For the material below, return exactly the lines starting at the line containing "LCD2 pin SCL: A15 -> A3" and ending at the line containing "MATRIX2 pin DIN: D11 -> none", both ends included, and no others.

___ Records ___

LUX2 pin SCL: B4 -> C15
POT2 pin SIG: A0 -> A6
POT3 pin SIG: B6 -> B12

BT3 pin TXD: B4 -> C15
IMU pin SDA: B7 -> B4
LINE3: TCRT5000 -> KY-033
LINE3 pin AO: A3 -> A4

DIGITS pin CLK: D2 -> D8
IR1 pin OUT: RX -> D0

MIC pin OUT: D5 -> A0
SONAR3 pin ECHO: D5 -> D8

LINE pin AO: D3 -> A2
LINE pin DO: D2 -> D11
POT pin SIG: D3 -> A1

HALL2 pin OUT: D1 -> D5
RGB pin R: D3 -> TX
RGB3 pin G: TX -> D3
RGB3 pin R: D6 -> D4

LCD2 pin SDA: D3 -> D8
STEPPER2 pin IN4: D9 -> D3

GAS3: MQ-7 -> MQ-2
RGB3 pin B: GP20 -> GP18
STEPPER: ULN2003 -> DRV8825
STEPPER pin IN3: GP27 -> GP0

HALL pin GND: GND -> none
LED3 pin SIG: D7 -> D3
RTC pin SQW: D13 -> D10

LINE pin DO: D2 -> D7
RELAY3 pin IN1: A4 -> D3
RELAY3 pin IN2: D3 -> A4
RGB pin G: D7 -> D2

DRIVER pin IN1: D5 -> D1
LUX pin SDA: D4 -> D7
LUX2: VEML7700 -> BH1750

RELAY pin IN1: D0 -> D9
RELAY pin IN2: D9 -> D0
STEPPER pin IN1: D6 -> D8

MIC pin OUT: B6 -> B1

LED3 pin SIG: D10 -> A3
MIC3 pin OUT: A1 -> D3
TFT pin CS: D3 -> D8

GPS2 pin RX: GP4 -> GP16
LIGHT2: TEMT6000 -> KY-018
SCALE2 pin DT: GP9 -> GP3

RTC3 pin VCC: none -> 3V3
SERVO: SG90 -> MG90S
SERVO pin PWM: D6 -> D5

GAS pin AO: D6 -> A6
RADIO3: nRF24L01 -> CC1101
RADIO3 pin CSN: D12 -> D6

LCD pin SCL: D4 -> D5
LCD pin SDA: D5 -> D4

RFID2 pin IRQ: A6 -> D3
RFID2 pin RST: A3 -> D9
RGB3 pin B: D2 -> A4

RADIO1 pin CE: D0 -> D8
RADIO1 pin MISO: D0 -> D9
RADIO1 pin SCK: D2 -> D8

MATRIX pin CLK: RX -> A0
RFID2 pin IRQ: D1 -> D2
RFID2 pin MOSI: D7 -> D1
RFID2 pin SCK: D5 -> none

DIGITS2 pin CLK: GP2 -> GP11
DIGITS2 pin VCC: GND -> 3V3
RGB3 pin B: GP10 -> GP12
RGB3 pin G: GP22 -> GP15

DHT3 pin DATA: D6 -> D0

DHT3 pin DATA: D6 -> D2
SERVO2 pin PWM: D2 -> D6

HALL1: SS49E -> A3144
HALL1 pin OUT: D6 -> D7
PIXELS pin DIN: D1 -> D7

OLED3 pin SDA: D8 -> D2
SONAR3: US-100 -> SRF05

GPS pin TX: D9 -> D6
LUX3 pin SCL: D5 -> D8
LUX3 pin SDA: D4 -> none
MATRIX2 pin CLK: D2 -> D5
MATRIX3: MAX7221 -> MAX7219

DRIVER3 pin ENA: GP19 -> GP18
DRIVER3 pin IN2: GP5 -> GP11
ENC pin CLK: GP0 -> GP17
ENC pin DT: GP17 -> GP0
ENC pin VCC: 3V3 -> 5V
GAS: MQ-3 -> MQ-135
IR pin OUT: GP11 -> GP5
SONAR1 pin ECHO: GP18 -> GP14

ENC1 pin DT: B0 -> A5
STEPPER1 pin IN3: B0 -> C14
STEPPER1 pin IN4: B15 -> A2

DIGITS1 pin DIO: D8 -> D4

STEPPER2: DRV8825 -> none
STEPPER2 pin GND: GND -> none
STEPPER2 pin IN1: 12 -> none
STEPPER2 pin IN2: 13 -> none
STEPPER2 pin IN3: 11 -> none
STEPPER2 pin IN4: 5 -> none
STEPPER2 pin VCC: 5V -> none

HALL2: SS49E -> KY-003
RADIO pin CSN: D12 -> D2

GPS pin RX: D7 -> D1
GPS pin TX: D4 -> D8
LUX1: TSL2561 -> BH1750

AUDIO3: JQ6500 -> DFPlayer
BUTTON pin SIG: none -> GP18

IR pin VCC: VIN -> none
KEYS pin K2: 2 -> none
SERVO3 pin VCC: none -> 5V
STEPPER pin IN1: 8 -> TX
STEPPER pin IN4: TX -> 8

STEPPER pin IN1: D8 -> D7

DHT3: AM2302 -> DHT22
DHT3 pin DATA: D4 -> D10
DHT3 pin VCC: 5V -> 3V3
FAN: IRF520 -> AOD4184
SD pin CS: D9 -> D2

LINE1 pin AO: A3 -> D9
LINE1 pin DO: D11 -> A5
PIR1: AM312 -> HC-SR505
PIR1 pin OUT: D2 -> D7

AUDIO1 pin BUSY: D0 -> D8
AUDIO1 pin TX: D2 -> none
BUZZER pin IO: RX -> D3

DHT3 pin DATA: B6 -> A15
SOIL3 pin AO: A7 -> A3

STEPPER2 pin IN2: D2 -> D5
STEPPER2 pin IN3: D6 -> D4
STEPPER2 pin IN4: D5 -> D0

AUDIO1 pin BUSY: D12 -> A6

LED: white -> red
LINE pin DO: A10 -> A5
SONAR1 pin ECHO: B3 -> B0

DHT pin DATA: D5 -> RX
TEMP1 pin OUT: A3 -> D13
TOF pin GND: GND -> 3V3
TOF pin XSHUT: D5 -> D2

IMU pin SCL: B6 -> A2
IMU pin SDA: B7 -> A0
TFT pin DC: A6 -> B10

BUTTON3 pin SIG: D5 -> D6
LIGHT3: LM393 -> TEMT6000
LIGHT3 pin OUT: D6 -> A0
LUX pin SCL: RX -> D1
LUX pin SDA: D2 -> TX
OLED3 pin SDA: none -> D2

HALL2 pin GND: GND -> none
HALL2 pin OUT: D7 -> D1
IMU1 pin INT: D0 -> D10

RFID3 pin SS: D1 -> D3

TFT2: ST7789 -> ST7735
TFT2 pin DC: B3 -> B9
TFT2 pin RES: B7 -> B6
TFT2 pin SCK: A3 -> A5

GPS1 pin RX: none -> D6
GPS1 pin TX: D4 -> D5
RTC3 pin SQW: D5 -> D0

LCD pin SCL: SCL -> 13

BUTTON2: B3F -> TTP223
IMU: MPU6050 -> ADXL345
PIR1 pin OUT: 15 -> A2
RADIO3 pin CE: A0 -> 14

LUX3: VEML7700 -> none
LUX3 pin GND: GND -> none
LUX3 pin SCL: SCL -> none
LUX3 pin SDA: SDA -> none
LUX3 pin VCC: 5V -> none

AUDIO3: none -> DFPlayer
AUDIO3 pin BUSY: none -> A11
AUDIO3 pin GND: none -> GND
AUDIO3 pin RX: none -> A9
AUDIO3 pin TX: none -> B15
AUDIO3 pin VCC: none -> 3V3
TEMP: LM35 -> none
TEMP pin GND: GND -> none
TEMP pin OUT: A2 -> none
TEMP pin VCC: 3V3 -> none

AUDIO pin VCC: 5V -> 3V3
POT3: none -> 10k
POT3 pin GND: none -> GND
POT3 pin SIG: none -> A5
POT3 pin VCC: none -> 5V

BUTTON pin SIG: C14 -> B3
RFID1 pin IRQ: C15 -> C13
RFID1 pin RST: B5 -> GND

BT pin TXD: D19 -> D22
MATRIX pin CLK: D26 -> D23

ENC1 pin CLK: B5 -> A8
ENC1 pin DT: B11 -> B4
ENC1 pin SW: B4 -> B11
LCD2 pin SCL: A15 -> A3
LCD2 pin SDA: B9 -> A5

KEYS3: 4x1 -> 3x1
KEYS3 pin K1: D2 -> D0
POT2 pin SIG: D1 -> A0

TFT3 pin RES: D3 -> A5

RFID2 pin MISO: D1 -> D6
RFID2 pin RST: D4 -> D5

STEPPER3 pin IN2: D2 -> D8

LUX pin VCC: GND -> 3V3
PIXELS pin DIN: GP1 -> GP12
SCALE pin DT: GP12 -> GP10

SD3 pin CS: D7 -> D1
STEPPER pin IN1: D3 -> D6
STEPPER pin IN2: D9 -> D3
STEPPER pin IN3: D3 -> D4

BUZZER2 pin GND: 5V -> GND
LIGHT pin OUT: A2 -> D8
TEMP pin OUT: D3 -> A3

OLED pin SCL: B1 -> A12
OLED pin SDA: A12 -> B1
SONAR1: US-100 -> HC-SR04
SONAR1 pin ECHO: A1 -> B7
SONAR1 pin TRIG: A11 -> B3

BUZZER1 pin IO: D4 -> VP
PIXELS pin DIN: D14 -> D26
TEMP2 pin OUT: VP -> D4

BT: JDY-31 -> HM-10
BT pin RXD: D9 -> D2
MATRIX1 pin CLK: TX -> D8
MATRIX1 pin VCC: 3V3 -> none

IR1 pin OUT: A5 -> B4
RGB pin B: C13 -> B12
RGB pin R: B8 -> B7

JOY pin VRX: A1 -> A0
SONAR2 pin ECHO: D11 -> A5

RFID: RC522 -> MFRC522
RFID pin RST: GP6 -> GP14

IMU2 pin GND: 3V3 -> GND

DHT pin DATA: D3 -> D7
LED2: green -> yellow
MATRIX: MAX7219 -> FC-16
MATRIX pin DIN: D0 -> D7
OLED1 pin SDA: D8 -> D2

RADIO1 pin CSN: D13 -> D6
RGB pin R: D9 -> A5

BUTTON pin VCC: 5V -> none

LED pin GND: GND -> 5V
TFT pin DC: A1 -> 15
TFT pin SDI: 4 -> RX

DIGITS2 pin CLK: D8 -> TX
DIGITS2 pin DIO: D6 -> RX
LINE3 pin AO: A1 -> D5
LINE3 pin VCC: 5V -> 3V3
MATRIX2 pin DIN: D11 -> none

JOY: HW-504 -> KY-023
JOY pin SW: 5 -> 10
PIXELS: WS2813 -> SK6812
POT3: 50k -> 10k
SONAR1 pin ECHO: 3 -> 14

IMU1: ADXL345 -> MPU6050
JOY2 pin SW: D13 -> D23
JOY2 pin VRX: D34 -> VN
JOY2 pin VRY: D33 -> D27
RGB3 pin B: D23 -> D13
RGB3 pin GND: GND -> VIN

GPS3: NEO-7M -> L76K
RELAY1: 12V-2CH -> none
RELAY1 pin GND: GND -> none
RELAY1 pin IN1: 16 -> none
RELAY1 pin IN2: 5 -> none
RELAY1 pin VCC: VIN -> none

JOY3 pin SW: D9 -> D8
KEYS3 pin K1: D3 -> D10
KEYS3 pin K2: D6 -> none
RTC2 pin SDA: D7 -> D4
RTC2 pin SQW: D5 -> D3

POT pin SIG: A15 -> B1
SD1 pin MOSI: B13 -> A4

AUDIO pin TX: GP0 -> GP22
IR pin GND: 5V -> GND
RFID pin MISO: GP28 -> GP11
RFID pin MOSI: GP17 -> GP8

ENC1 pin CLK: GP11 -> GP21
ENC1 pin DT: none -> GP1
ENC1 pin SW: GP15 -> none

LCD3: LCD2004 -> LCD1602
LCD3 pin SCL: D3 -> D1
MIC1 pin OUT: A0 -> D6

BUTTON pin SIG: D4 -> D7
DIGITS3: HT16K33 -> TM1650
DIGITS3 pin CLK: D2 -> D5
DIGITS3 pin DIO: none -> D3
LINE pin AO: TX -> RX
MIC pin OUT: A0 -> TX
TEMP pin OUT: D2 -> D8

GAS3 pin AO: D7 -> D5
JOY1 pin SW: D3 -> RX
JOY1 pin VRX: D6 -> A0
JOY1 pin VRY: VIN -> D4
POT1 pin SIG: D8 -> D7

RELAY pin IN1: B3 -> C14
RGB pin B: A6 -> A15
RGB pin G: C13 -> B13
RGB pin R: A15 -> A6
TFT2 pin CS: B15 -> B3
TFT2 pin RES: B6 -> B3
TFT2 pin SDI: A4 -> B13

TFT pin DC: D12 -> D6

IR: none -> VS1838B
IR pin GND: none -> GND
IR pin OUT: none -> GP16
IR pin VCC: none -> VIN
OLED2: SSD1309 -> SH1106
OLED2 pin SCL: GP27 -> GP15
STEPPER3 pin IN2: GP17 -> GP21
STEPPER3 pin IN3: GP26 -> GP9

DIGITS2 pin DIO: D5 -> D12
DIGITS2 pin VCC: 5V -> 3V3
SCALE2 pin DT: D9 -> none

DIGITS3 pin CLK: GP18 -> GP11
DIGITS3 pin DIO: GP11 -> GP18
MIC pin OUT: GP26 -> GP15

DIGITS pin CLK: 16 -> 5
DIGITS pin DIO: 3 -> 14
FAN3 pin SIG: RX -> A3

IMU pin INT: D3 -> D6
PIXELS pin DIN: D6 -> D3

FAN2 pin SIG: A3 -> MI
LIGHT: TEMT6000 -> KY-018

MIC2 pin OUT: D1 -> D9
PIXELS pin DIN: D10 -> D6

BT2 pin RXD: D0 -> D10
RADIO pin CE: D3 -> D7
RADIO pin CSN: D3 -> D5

___

**Expected answer:**
LCD2 pin SCL: A15 -> A3
LCD2 pin SDA: B9 -> A5

KEYS3: 4x1 -> 3x1
KEYS3 pin K1: D2 -> D0
POT2 pin SIG: D1 -> A0

TFT3 pin RES: D3 -> A5

RFID2 pin MISO: D1 -> D6
RFID2 pin RST: D4 -> D5

STEPPER3 pin IN2: D2 -> D8

LUX pin VCC: GND -> 3V3
PIXELS pin DIN: GP1 -> GP12
SCALE pin DT: GP12 -> GP10

SD3 pin CS: D7 -> D1
STEPPER pin IN1: D3 -> D6
STEPPER pin IN2: D9 -> D3
STEPPER pin IN3: D3 -> D4

BUZZER2 pin GND: 5V -> GND
LIGHT pin OUT: A2 -> D8
TEMP pin OUT: D3 -> A3

OLED pin SCL: B1 -> A12
OLED pin SDA: A12 -> B1
SONAR1: US-100 -> HC-SR04
SONAR1 pin ECHO: A1 -> B7
SONAR1 pin TRIG: A11 -> B3

BUZZER1 pin IO: D4 -> VP
PIXELS pin DIN: D14 -> D26
TEMP2 pin OUT: VP -> D4

BT: JDY-31 -> HM-10
BT pin RXD: D9 -> D2
MATRIX1 pin CLK: TX -> D8
MATRIX1 pin VCC: 3V3 -> none

IR1 pin OUT: A5 -> B4
RGB pin B: C13 -> B12
RGB pin R: B8 -> B7

JOY pin VRX: A1 -> A0
SONAR2 pin ECHO: D11 -> A5

RFID: RC522 -> MFRC522
RFID pin RST: GP6 -> GP14

IMU2 pin GND: 3V3 -> GND

DHT pin DATA: D3 -> D7
LED2: green -> yellow
MATRIX: MAX7219 -> FC-16
MATRIX pin DIN: D0 -> D7
OLED1 pin SDA: D8 -> D2

RADIO1 pin CSN: D13 -> D6
RGB pin R: D9 -> A5

BUTTON pin VCC: 5V -> none

LED pin GND: GND -> 5V
TFT pin DC: A1 -> 15
TFT pin SDI: 4 -> RX

DIGITS2 pin CLK: D8 -> TX
DIGITS2 pin DIO: D6 -> RX
LINE3 pin AO: A1 -> D5
LINE3 pin VCC: 5V -> 3V3
MATRIX2 pin DIN: D11 -> none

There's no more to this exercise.